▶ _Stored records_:
>>

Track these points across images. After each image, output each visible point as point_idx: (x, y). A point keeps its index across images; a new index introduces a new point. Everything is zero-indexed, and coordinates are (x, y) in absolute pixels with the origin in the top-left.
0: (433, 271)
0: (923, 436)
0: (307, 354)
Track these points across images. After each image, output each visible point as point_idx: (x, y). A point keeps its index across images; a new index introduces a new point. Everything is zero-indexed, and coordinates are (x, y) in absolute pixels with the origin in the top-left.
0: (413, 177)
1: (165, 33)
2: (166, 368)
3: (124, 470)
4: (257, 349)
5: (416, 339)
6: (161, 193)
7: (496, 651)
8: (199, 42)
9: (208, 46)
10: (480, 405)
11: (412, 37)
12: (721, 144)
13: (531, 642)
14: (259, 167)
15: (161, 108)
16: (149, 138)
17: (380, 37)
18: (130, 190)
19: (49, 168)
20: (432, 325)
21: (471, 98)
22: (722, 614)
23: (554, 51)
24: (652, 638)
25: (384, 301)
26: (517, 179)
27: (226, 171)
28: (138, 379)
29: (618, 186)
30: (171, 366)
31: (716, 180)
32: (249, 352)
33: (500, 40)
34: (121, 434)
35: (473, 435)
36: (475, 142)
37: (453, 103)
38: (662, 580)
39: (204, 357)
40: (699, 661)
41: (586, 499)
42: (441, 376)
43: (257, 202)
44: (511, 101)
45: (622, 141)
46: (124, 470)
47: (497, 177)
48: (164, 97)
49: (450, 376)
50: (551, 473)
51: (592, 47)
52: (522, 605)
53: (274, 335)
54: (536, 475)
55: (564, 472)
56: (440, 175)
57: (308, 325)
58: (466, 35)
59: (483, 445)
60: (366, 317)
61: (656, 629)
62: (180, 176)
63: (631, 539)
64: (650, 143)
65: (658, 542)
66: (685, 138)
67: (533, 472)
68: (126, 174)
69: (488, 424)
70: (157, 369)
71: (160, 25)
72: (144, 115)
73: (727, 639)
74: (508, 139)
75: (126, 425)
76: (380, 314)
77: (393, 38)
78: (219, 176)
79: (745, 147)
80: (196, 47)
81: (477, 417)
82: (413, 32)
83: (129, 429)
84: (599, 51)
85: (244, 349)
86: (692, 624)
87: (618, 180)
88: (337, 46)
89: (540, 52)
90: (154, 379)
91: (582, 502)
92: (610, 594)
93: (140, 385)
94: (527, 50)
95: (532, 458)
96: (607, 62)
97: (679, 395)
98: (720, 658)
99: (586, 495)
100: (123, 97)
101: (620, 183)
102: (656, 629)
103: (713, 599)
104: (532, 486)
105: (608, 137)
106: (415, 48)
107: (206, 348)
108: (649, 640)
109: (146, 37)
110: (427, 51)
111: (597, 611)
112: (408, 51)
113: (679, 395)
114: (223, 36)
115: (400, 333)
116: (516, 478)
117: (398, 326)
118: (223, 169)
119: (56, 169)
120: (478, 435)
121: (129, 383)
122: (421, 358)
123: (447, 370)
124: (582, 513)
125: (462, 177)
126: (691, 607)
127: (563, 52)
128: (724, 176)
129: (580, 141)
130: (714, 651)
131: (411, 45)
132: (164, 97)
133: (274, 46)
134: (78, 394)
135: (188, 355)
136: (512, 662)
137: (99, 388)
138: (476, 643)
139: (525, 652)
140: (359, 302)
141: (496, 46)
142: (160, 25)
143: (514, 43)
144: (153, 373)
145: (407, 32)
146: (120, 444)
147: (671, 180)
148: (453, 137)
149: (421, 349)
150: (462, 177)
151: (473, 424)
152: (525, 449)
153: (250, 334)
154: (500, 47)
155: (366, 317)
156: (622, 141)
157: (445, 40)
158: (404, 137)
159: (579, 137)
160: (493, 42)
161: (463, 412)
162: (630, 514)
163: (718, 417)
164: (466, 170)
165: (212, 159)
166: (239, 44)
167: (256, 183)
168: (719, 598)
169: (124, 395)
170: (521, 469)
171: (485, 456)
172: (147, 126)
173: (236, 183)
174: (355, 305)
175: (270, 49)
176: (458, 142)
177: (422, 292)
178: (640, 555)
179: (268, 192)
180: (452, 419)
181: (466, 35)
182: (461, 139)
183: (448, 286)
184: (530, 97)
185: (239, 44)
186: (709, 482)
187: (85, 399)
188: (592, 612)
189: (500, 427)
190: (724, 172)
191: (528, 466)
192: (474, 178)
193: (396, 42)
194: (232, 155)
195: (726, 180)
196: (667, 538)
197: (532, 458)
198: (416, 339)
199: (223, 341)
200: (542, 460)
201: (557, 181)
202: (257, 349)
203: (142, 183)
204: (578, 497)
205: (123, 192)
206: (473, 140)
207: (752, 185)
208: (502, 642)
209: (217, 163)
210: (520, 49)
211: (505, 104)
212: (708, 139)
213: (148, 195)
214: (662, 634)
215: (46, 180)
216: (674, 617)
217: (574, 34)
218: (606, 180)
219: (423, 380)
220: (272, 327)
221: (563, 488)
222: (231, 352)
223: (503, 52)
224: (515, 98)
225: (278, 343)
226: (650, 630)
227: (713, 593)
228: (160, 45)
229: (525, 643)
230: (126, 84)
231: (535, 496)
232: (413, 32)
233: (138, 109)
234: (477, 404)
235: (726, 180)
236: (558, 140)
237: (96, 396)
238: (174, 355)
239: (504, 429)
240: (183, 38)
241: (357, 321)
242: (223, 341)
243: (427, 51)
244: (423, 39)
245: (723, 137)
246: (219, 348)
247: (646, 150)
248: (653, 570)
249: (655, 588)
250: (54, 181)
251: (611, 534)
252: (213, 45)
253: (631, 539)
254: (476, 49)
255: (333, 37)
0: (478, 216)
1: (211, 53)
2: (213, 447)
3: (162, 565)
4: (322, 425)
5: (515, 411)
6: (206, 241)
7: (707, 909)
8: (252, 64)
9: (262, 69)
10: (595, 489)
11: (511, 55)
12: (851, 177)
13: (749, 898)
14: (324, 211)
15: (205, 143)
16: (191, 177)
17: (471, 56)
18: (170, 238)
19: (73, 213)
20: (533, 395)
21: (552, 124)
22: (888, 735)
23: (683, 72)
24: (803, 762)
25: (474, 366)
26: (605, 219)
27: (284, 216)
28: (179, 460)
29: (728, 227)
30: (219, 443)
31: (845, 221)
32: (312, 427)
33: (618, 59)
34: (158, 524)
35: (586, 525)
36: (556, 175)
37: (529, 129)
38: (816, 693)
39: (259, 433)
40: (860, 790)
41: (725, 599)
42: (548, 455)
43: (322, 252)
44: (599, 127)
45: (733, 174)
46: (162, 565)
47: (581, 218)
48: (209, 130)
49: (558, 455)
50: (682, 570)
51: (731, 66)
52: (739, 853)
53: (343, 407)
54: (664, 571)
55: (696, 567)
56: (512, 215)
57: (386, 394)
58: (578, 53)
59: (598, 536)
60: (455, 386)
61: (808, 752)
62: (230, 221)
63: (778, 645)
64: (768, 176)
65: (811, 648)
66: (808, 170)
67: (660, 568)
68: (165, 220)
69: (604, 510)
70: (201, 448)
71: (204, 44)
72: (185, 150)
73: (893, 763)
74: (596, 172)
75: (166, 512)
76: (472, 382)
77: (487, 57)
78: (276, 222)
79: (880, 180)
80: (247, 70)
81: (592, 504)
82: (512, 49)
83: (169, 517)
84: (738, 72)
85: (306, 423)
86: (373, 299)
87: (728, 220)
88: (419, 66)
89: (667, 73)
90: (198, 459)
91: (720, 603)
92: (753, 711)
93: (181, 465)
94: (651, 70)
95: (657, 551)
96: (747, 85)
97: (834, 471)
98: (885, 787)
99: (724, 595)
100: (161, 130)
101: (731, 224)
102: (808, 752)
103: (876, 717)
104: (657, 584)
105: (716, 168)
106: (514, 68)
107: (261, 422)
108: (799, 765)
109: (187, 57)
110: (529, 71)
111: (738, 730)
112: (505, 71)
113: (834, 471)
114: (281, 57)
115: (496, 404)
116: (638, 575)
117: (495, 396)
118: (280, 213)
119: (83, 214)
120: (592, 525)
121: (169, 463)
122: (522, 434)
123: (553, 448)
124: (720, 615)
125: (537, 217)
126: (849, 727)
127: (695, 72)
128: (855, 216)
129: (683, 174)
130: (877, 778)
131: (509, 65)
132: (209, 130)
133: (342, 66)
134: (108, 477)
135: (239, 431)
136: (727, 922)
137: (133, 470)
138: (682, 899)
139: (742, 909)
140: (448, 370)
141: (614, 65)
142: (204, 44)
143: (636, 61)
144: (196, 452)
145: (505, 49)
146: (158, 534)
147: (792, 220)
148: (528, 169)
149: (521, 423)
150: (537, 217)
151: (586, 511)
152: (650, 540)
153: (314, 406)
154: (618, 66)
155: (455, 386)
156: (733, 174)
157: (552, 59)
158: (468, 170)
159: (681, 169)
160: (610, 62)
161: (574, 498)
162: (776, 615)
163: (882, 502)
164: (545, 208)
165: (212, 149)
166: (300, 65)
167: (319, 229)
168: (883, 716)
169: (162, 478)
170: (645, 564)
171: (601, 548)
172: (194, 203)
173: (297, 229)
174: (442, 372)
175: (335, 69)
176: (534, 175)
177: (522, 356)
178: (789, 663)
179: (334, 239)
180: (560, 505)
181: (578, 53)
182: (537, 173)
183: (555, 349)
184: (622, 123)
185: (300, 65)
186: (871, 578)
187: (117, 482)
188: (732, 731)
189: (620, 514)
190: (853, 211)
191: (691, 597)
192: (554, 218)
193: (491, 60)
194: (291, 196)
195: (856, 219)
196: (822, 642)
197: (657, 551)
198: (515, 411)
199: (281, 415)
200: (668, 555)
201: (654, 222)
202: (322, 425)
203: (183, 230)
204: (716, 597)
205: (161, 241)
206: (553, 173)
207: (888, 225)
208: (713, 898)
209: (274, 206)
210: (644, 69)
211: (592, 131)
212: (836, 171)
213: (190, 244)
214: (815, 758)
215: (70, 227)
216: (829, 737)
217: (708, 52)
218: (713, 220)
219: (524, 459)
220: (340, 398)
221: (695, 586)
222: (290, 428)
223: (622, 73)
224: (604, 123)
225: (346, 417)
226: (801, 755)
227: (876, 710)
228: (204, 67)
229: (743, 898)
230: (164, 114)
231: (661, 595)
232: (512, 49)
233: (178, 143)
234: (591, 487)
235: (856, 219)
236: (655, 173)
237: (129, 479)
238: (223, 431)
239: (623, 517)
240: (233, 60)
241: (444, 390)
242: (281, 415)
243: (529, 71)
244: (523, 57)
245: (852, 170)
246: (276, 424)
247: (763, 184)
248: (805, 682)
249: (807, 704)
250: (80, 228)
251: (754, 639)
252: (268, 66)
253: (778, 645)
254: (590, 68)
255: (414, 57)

<<

▶ _GIVEN TASK_:
Rename "zero-indexed" to "0-indexed" in the lines from the first line through the line containing "0: (307, 354)", and give those lines again with everything else unchanged.

▶ _FULL OUTPUT_:
Track these points across images. After each image, output each visible point as point_idx: (x, y). A point keeps its index across images; a new index introduces a new point. Everything is 0-indexed, and coordinates are (x, y) in absolute pixels with the origin in the top-left.
0: (433, 271)
0: (923, 436)
0: (307, 354)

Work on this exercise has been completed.